++++ Exercise data

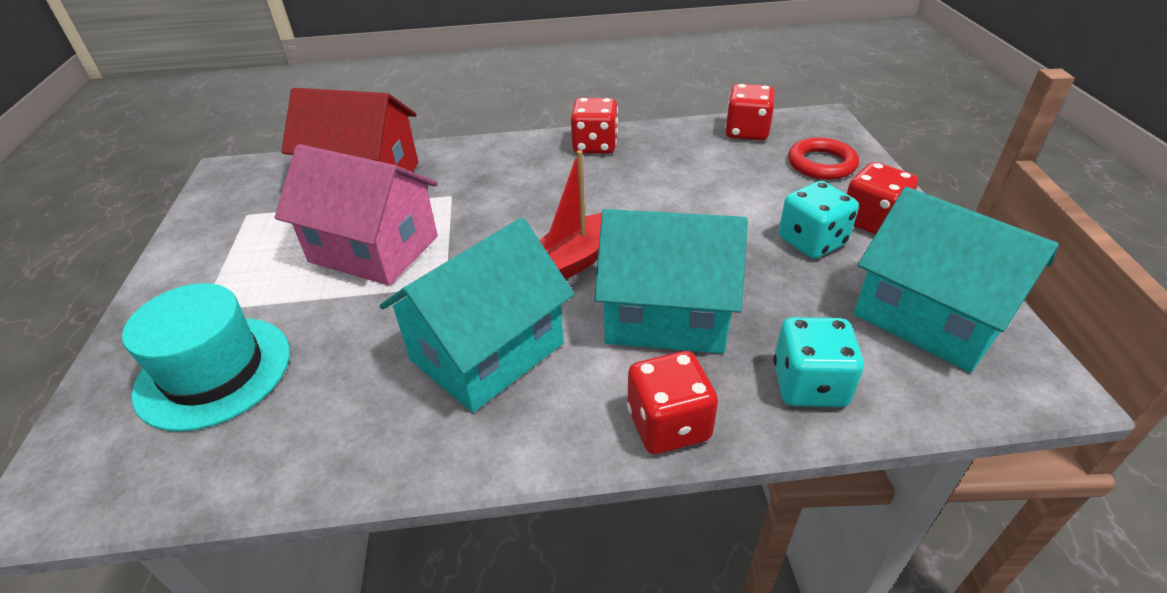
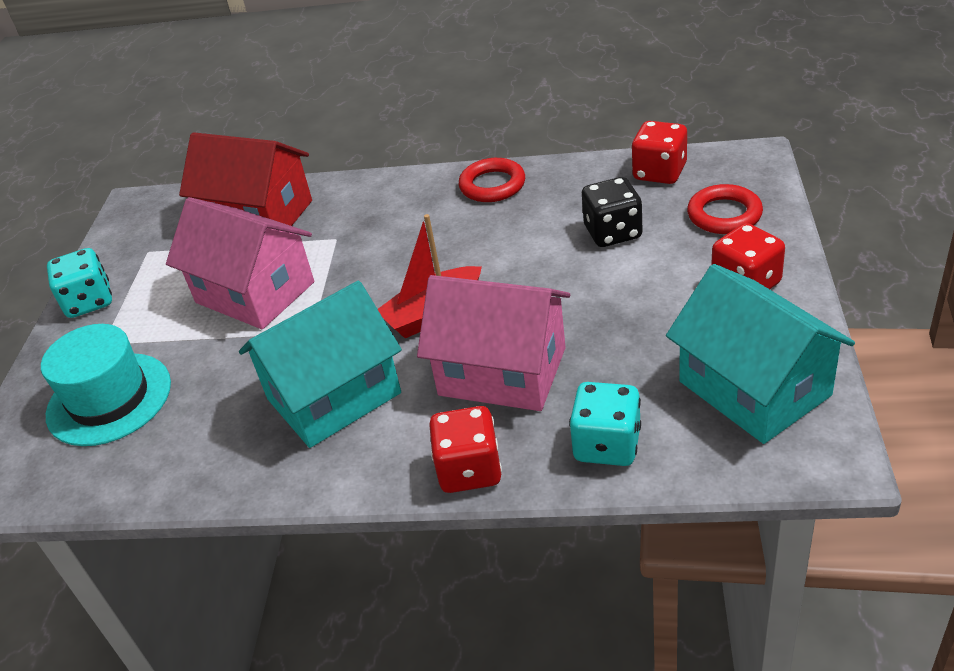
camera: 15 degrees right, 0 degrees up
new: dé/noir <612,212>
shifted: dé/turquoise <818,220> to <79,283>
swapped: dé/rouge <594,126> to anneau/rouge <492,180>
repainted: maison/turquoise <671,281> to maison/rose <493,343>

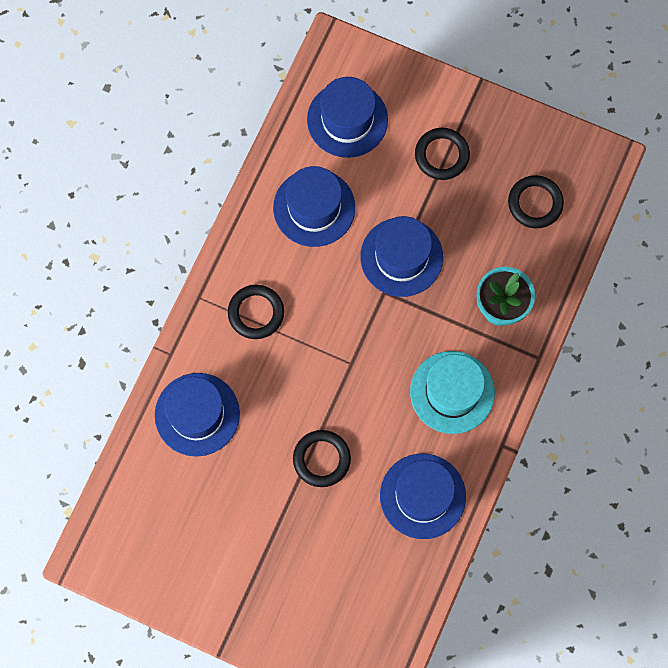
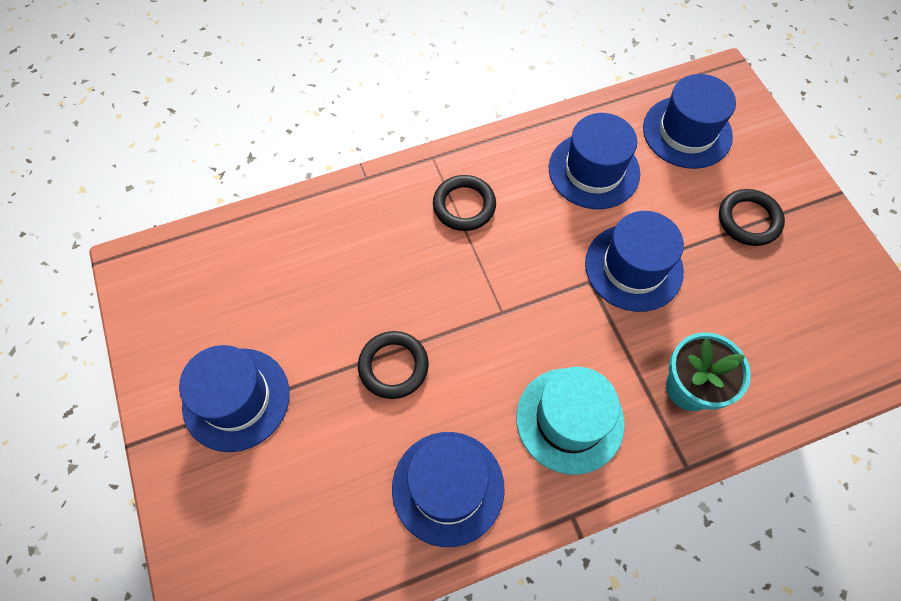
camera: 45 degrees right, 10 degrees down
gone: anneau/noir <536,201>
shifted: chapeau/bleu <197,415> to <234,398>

++++++++

§ **The task**
Keep the pictures out of your answer, which should be the lines from the one with "swapped: dé/rouge <594,126>" through the final line of the data, copied exactly.

§ **Response to this exercise**
swapped: dé/rouge <594,126> to anneau/rouge <492,180>
repainted: maison/turquoise <671,281> to maison/rose <493,343>

camera: 45 degrees right, 10 degrees down
gone: anneau/noir <536,201>
shifted: chapeau/bleu <197,415> to <234,398>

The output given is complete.